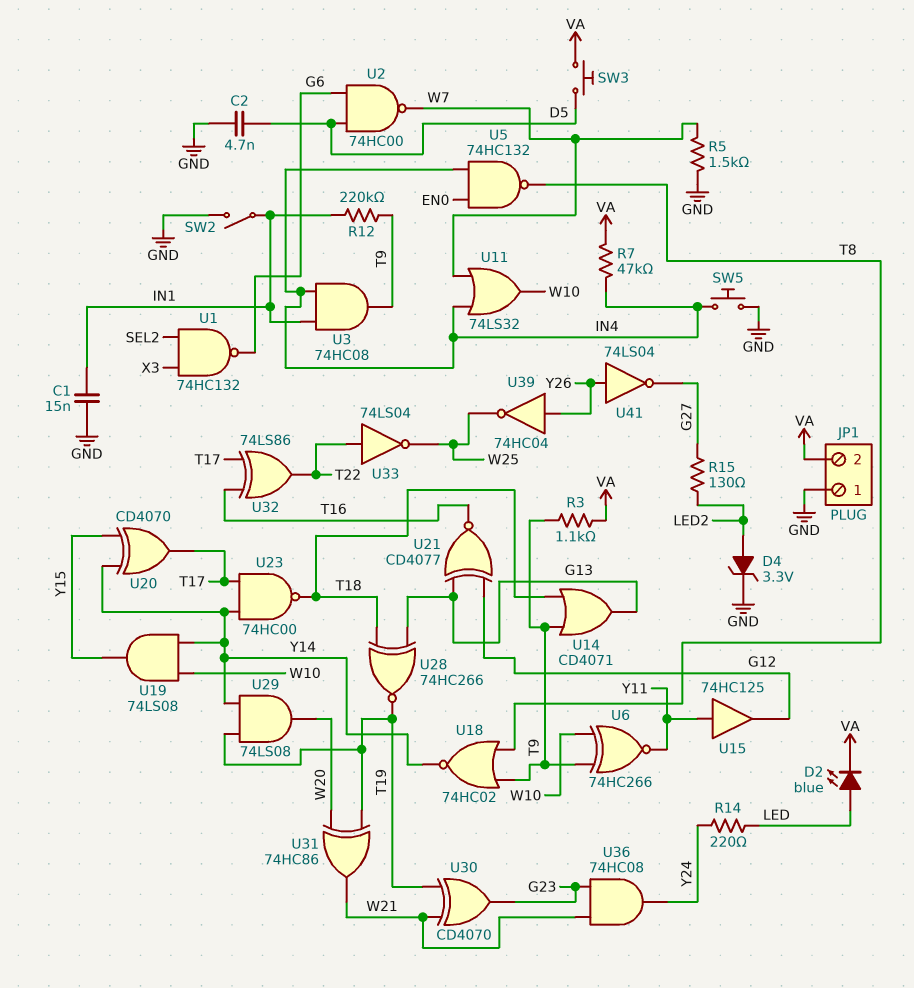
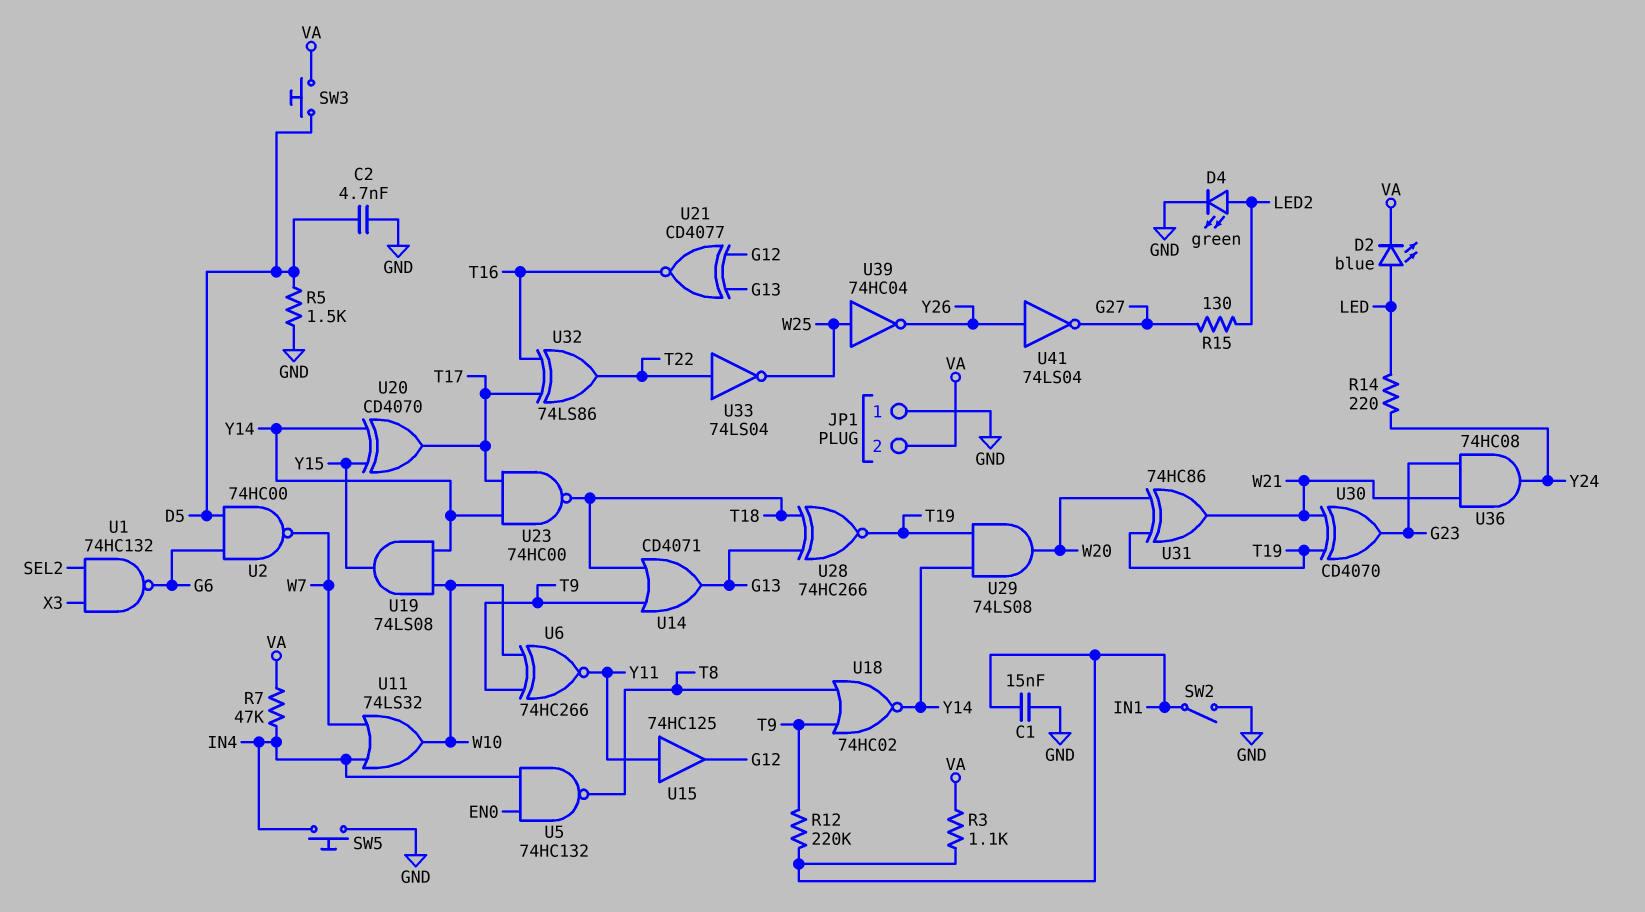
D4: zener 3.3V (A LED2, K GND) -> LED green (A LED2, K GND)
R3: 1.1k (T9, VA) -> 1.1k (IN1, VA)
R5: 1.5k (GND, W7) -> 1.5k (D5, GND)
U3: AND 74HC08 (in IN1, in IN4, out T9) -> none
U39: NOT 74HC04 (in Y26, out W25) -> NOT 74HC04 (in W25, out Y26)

---

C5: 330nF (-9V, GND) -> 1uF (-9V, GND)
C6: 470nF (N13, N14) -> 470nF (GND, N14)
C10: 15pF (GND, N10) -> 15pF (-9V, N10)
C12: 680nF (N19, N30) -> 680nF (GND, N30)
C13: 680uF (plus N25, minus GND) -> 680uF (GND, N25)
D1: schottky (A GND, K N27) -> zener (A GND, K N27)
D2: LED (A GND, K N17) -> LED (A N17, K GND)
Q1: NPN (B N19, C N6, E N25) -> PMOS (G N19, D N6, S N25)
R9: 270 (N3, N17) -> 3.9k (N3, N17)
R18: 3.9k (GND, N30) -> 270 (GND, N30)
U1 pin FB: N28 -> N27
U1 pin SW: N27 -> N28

---

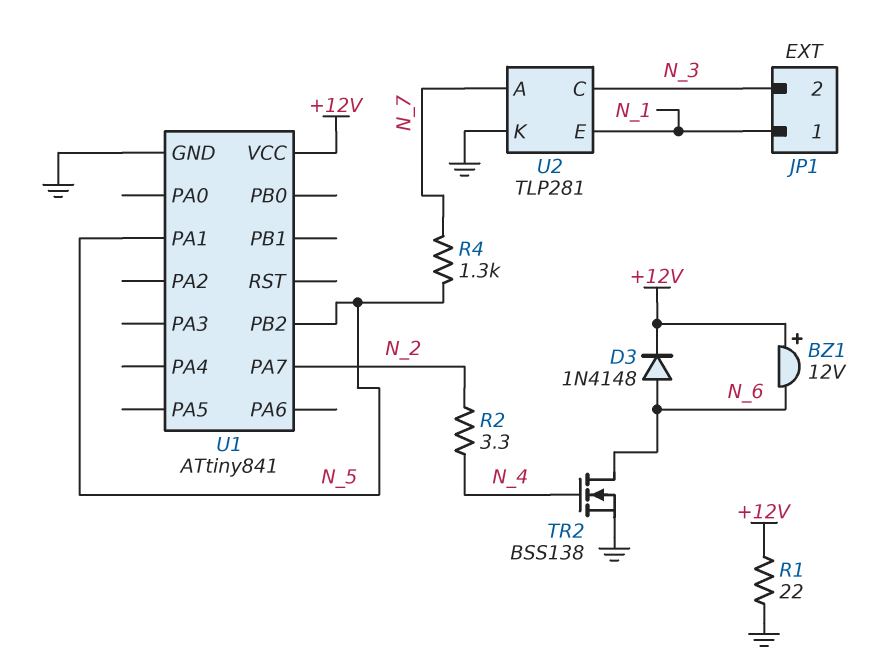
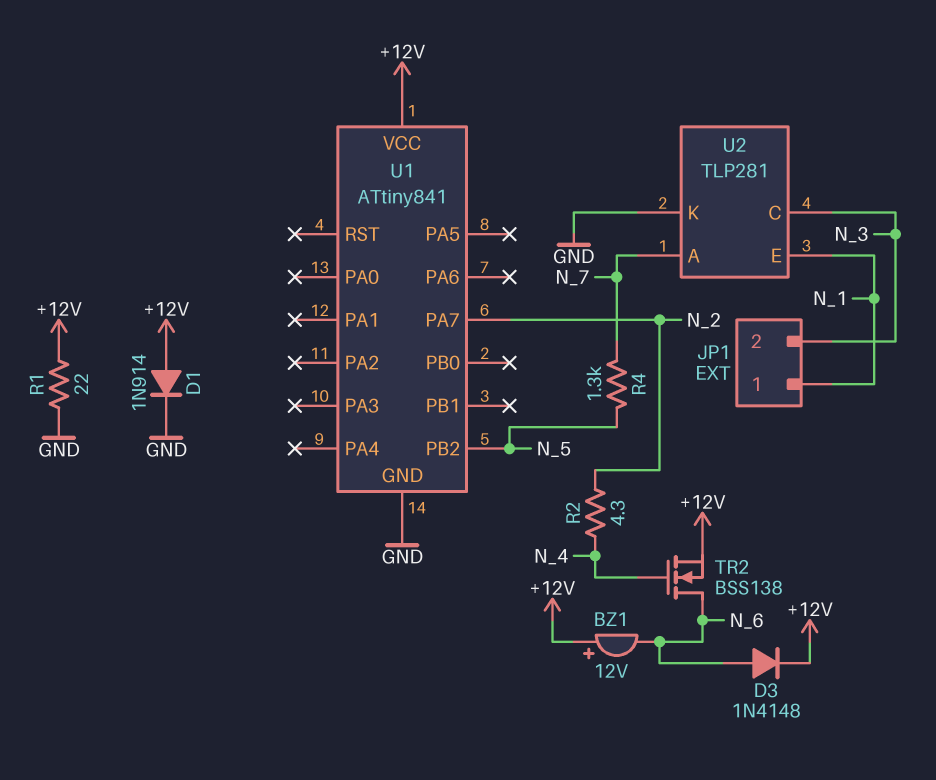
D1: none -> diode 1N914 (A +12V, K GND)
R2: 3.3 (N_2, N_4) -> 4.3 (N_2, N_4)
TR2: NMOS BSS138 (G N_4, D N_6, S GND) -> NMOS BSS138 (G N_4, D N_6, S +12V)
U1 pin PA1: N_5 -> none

**EXERCISE PROMPT:**
With the line holding "C12: 680nF (N19, N30) -> 680nF (GND, N30)" as the first and the line holding "R9: 270 (N3, N17) -> 3.9k (N3, N17)" as the last, please transcribe exactly the lines of the material above in that range and nothing else.

**SOLUTION TO THE PROBLEM:**
C12: 680nF (N19, N30) -> 680nF (GND, N30)
C13: 680uF (plus N25, minus GND) -> 680uF (GND, N25)
D1: schottky (A GND, K N27) -> zener (A GND, K N27)
D2: LED (A GND, K N17) -> LED (A N17, K GND)
Q1: NPN (B N19, C N6, E N25) -> PMOS (G N19, D N6, S N25)
R9: 270 (N3, N17) -> 3.9k (N3, N17)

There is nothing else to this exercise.